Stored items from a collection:

____________

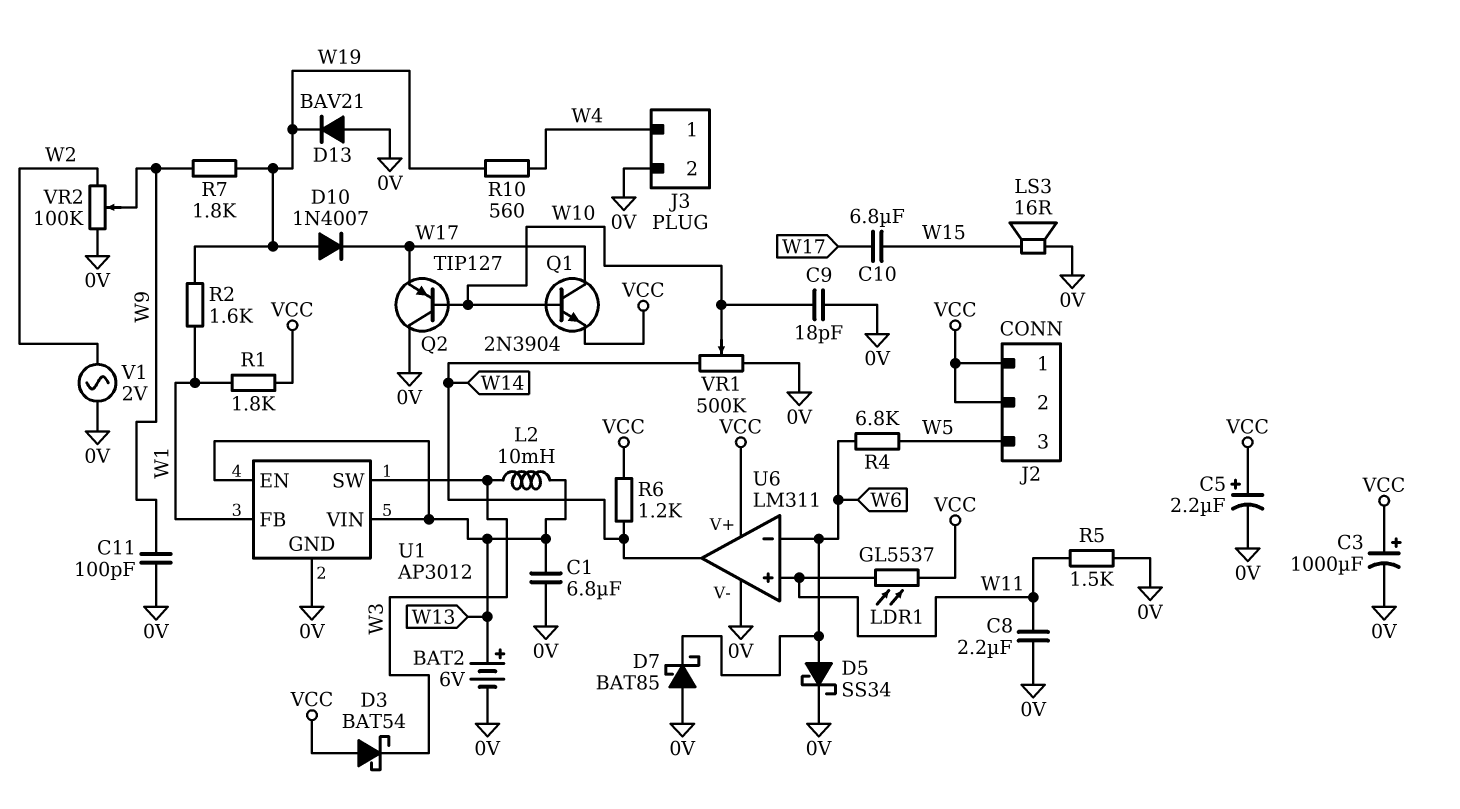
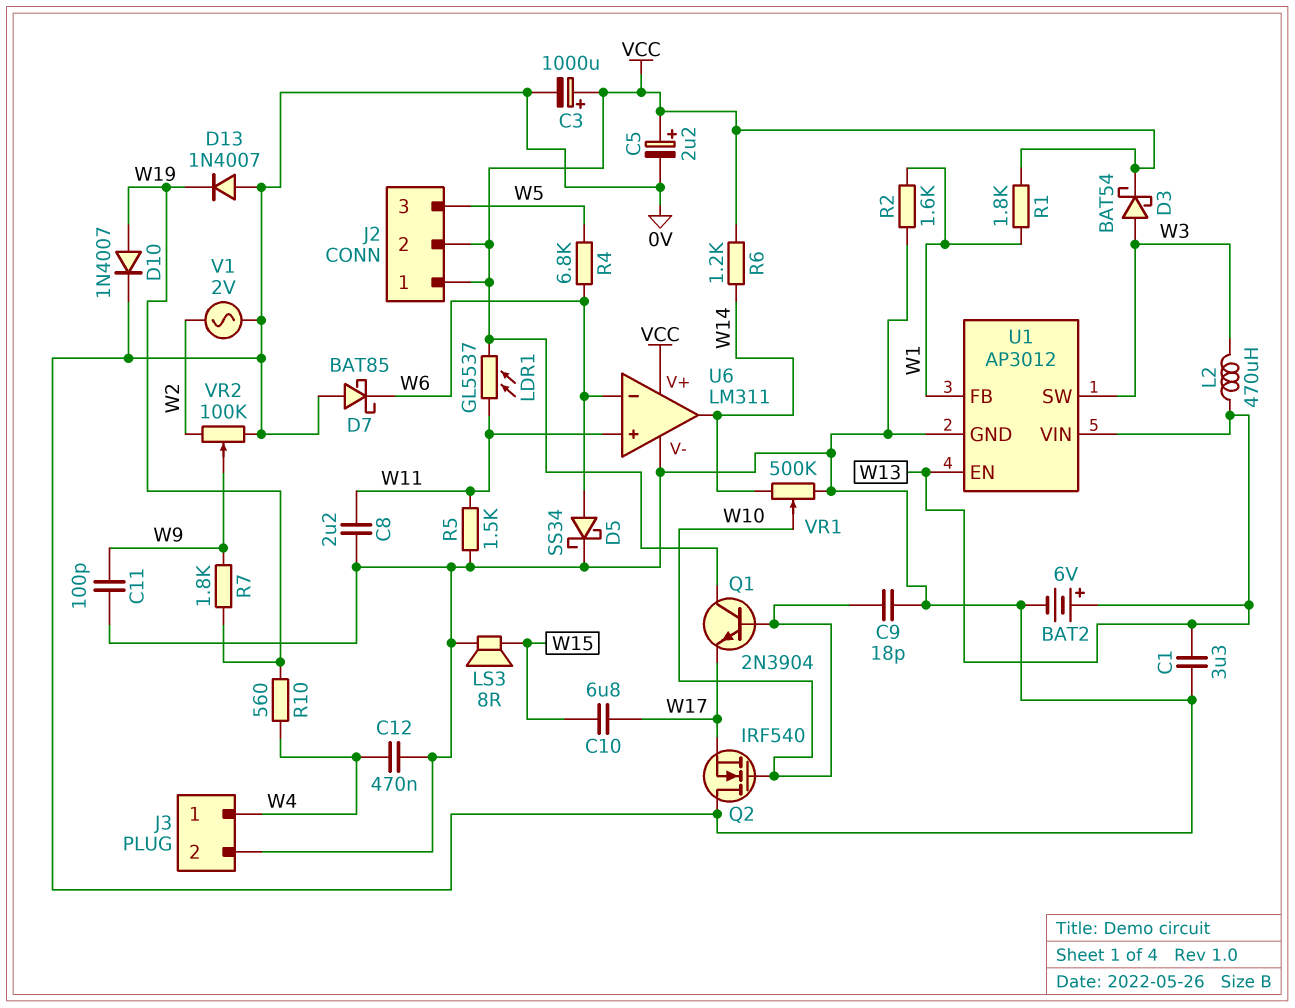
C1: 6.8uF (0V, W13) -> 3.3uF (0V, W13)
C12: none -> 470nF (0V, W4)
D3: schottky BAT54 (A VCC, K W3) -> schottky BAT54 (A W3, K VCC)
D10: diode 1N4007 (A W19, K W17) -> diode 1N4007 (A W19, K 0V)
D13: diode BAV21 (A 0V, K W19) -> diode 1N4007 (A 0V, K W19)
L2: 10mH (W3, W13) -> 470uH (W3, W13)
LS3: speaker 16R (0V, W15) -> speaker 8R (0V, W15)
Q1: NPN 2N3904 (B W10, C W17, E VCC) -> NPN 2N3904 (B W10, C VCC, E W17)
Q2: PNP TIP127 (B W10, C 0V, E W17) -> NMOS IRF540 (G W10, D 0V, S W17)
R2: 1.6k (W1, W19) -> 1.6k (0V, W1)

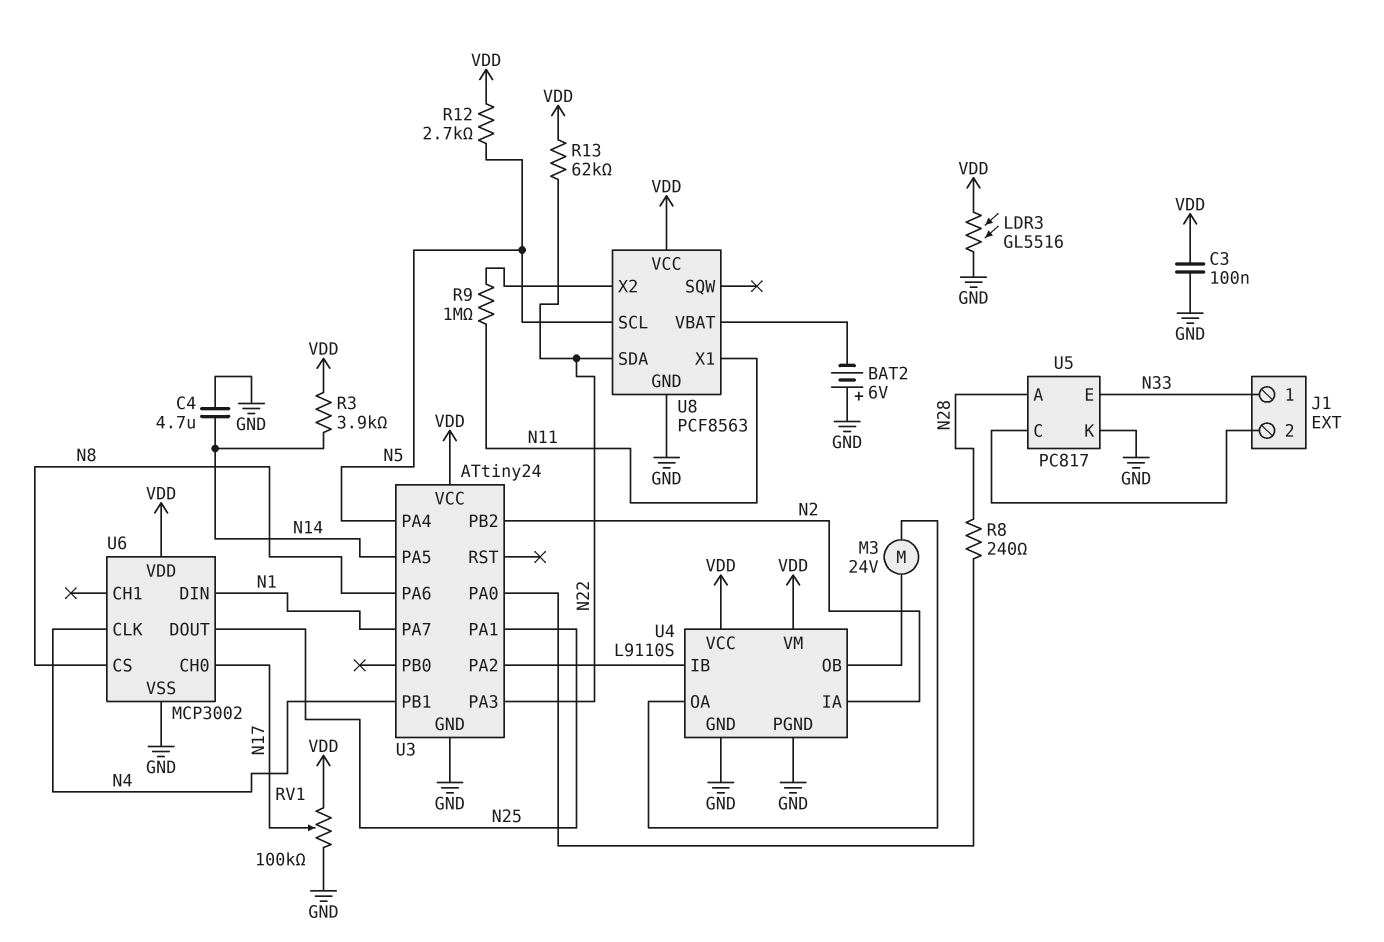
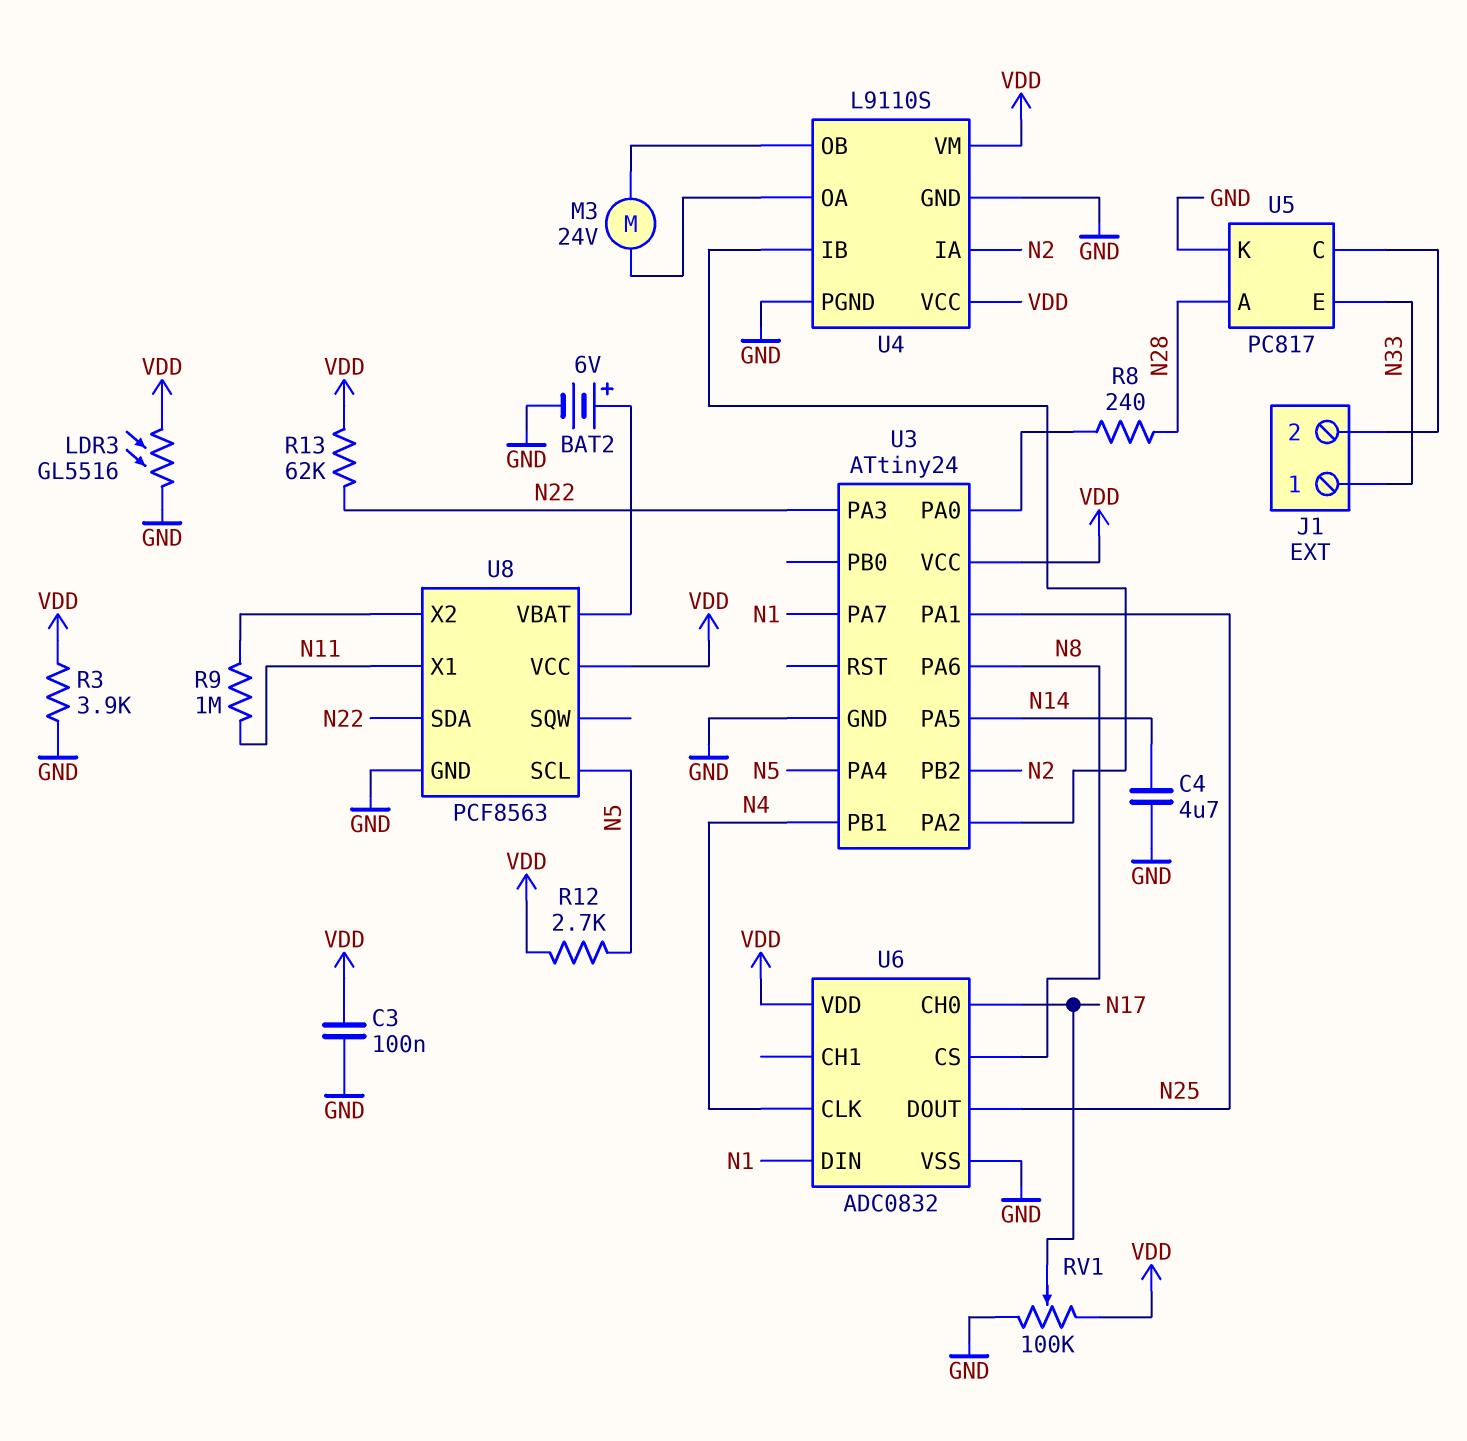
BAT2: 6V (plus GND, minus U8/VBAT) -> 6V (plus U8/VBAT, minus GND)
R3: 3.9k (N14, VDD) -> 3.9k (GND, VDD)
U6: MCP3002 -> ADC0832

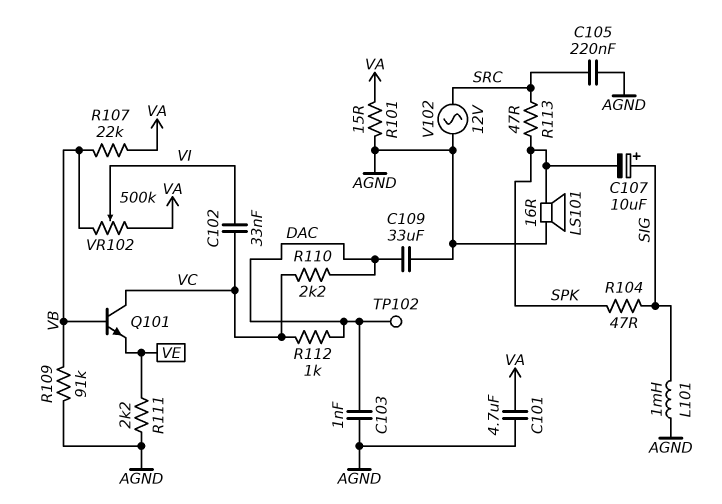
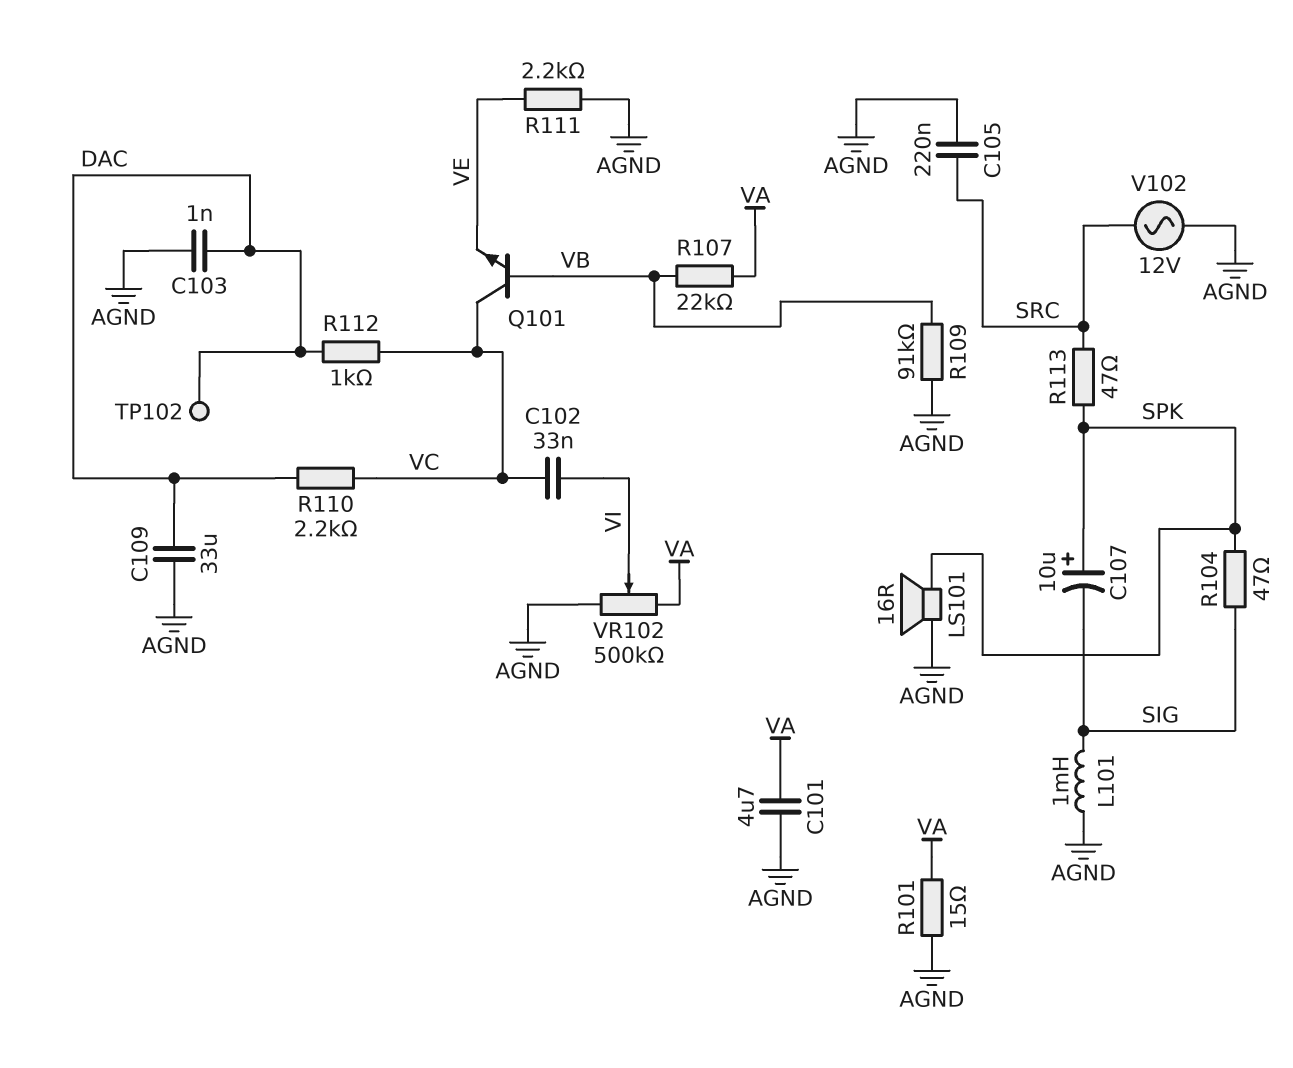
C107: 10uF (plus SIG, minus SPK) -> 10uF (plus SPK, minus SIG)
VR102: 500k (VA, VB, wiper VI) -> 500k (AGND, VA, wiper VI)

____________

Check each line above for the string "minus" and show the ones that have it.

BAT2: 6V (plus GND, minus U8/VBAT) -> 6V (plus U8/VBAT, minus GND)
C107: 10uF (plus SIG, minus SPK) -> 10uF (plus SPK, minus SIG)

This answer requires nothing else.